BEGIN Entries provided

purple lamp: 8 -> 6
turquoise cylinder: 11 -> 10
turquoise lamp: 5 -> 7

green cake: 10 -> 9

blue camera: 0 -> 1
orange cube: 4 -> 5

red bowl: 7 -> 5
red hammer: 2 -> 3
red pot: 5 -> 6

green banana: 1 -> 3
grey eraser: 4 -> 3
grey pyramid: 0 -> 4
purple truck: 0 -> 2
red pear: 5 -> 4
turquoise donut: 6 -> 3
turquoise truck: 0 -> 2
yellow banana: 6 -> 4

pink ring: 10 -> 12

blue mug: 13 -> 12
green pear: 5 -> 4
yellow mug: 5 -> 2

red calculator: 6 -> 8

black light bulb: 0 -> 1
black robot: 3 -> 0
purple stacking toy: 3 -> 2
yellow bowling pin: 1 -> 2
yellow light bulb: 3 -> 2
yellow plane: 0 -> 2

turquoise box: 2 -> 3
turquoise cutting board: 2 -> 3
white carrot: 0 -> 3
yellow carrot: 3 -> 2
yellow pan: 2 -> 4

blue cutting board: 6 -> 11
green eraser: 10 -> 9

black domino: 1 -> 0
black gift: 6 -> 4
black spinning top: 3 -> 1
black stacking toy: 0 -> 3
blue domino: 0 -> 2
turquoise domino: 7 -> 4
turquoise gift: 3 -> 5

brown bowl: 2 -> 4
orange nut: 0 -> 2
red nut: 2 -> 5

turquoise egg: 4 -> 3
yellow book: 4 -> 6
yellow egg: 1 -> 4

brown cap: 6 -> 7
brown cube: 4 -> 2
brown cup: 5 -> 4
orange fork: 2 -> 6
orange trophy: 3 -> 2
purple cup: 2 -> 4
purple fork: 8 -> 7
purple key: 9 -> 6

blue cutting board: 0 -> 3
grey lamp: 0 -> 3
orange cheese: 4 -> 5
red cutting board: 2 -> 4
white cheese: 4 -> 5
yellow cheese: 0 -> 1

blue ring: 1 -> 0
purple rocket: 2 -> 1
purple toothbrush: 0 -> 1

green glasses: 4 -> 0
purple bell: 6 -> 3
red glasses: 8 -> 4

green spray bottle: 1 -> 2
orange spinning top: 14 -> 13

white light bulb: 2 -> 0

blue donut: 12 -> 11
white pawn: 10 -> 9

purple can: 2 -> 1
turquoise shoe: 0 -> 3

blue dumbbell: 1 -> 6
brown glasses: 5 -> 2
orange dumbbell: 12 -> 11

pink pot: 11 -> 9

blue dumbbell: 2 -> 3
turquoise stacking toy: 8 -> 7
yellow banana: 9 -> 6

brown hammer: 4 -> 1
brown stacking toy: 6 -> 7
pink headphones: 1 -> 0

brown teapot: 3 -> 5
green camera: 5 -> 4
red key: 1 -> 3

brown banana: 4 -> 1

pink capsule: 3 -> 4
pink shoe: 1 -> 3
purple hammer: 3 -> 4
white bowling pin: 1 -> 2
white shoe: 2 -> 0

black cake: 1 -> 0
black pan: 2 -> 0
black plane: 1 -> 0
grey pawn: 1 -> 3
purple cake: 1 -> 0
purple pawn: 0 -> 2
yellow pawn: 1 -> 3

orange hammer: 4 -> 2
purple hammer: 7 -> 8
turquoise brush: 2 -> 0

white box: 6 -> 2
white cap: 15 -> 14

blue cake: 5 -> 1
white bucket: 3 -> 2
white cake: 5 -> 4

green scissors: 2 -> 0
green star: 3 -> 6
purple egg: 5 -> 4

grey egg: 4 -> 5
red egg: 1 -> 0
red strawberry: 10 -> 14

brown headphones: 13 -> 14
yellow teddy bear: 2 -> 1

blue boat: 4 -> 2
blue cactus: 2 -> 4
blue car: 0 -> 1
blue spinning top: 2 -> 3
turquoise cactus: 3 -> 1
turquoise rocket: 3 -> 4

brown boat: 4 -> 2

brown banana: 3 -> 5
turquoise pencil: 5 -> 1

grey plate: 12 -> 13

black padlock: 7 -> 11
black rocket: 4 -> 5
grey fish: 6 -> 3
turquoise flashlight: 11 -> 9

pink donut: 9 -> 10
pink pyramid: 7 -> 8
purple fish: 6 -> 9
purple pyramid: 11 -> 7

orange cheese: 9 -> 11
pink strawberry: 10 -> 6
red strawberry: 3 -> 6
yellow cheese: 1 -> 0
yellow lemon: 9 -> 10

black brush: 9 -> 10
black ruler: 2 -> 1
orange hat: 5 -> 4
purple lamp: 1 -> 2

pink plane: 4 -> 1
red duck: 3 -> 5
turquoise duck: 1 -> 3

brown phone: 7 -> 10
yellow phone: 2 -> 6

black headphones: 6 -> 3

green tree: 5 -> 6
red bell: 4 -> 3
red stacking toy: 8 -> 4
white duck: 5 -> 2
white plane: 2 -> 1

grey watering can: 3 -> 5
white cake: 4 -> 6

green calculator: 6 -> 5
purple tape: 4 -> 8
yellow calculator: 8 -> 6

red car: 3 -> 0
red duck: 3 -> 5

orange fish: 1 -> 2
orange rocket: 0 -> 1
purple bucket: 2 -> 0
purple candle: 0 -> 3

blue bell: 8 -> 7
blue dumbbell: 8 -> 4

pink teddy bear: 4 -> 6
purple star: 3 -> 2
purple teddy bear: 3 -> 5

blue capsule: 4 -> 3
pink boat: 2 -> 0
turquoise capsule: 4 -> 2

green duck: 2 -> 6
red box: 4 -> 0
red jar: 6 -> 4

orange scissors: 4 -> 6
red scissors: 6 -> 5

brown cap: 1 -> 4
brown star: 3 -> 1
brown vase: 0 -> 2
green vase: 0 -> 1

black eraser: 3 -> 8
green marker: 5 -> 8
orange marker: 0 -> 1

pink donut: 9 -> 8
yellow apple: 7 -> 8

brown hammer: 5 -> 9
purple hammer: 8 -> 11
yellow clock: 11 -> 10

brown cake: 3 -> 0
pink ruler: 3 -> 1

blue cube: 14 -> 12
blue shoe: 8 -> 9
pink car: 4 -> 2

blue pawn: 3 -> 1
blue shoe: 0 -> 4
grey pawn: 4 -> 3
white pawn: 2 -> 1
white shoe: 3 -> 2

END Entries provided

Each record is to be transcribed exactly and in full.

purple lamp: 8 -> 6
turquoise cylinder: 11 -> 10
turquoise lamp: 5 -> 7

green cake: 10 -> 9

blue camera: 0 -> 1
orange cube: 4 -> 5

red bowl: 7 -> 5
red hammer: 2 -> 3
red pot: 5 -> 6

green banana: 1 -> 3
grey eraser: 4 -> 3
grey pyramid: 0 -> 4
purple truck: 0 -> 2
red pear: 5 -> 4
turquoise donut: 6 -> 3
turquoise truck: 0 -> 2
yellow banana: 6 -> 4

pink ring: 10 -> 12

blue mug: 13 -> 12
green pear: 5 -> 4
yellow mug: 5 -> 2

red calculator: 6 -> 8

black light bulb: 0 -> 1
black robot: 3 -> 0
purple stacking toy: 3 -> 2
yellow bowling pin: 1 -> 2
yellow light bulb: 3 -> 2
yellow plane: 0 -> 2

turquoise box: 2 -> 3
turquoise cutting board: 2 -> 3
white carrot: 0 -> 3
yellow carrot: 3 -> 2
yellow pan: 2 -> 4

blue cutting board: 6 -> 11
green eraser: 10 -> 9

black domino: 1 -> 0
black gift: 6 -> 4
black spinning top: 3 -> 1
black stacking toy: 0 -> 3
blue domino: 0 -> 2
turquoise domino: 7 -> 4
turquoise gift: 3 -> 5

brown bowl: 2 -> 4
orange nut: 0 -> 2
red nut: 2 -> 5

turquoise egg: 4 -> 3
yellow book: 4 -> 6
yellow egg: 1 -> 4

brown cap: 6 -> 7
brown cube: 4 -> 2
brown cup: 5 -> 4
orange fork: 2 -> 6
orange trophy: 3 -> 2
purple cup: 2 -> 4
purple fork: 8 -> 7
purple key: 9 -> 6

blue cutting board: 0 -> 3
grey lamp: 0 -> 3
orange cheese: 4 -> 5
red cutting board: 2 -> 4
white cheese: 4 -> 5
yellow cheese: 0 -> 1

blue ring: 1 -> 0
purple rocket: 2 -> 1
purple toothbrush: 0 -> 1

green glasses: 4 -> 0
purple bell: 6 -> 3
red glasses: 8 -> 4

green spray bottle: 1 -> 2
orange spinning top: 14 -> 13

white light bulb: 2 -> 0

blue donut: 12 -> 11
white pawn: 10 -> 9

purple can: 2 -> 1
turquoise shoe: 0 -> 3

blue dumbbell: 1 -> 6
brown glasses: 5 -> 2
orange dumbbell: 12 -> 11

pink pot: 11 -> 9

blue dumbbell: 2 -> 3
turquoise stacking toy: 8 -> 7
yellow banana: 9 -> 6

brown hammer: 4 -> 1
brown stacking toy: 6 -> 7
pink headphones: 1 -> 0

brown teapot: 3 -> 5
green camera: 5 -> 4
red key: 1 -> 3

brown banana: 4 -> 1

pink capsule: 3 -> 4
pink shoe: 1 -> 3
purple hammer: 3 -> 4
white bowling pin: 1 -> 2
white shoe: 2 -> 0

black cake: 1 -> 0
black pan: 2 -> 0
black plane: 1 -> 0
grey pawn: 1 -> 3
purple cake: 1 -> 0
purple pawn: 0 -> 2
yellow pawn: 1 -> 3

orange hammer: 4 -> 2
purple hammer: 7 -> 8
turquoise brush: 2 -> 0

white box: 6 -> 2
white cap: 15 -> 14

blue cake: 5 -> 1
white bucket: 3 -> 2
white cake: 5 -> 4

green scissors: 2 -> 0
green star: 3 -> 6
purple egg: 5 -> 4

grey egg: 4 -> 5
red egg: 1 -> 0
red strawberry: 10 -> 14

brown headphones: 13 -> 14
yellow teddy bear: 2 -> 1

blue boat: 4 -> 2
blue cactus: 2 -> 4
blue car: 0 -> 1
blue spinning top: 2 -> 3
turquoise cactus: 3 -> 1
turquoise rocket: 3 -> 4

brown boat: 4 -> 2

brown banana: 3 -> 5
turquoise pencil: 5 -> 1

grey plate: 12 -> 13

black padlock: 7 -> 11
black rocket: 4 -> 5
grey fish: 6 -> 3
turquoise flashlight: 11 -> 9

pink donut: 9 -> 10
pink pyramid: 7 -> 8
purple fish: 6 -> 9
purple pyramid: 11 -> 7

orange cheese: 9 -> 11
pink strawberry: 10 -> 6
red strawberry: 3 -> 6
yellow cheese: 1 -> 0
yellow lemon: 9 -> 10

black brush: 9 -> 10
black ruler: 2 -> 1
orange hat: 5 -> 4
purple lamp: 1 -> 2

pink plane: 4 -> 1
red duck: 3 -> 5
turquoise duck: 1 -> 3

brown phone: 7 -> 10
yellow phone: 2 -> 6

black headphones: 6 -> 3

green tree: 5 -> 6
red bell: 4 -> 3
red stacking toy: 8 -> 4
white duck: 5 -> 2
white plane: 2 -> 1

grey watering can: 3 -> 5
white cake: 4 -> 6

green calculator: 6 -> 5
purple tape: 4 -> 8
yellow calculator: 8 -> 6

red car: 3 -> 0
red duck: 3 -> 5

orange fish: 1 -> 2
orange rocket: 0 -> 1
purple bucket: 2 -> 0
purple candle: 0 -> 3

blue bell: 8 -> 7
blue dumbbell: 8 -> 4

pink teddy bear: 4 -> 6
purple star: 3 -> 2
purple teddy bear: 3 -> 5

blue capsule: 4 -> 3
pink boat: 2 -> 0
turquoise capsule: 4 -> 2

green duck: 2 -> 6
red box: 4 -> 0
red jar: 6 -> 4

orange scissors: 4 -> 6
red scissors: 6 -> 5

brown cap: 1 -> 4
brown star: 3 -> 1
brown vase: 0 -> 2
green vase: 0 -> 1

black eraser: 3 -> 8
green marker: 5 -> 8
orange marker: 0 -> 1

pink donut: 9 -> 8
yellow apple: 7 -> 8

brown hammer: 5 -> 9
purple hammer: 8 -> 11
yellow clock: 11 -> 10

brown cake: 3 -> 0
pink ruler: 3 -> 1

blue cube: 14 -> 12
blue shoe: 8 -> 9
pink car: 4 -> 2

blue pawn: 3 -> 1
blue shoe: 0 -> 4
grey pawn: 4 -> 3
white pawn: 2 -> 1
white shoe: 3 -> 2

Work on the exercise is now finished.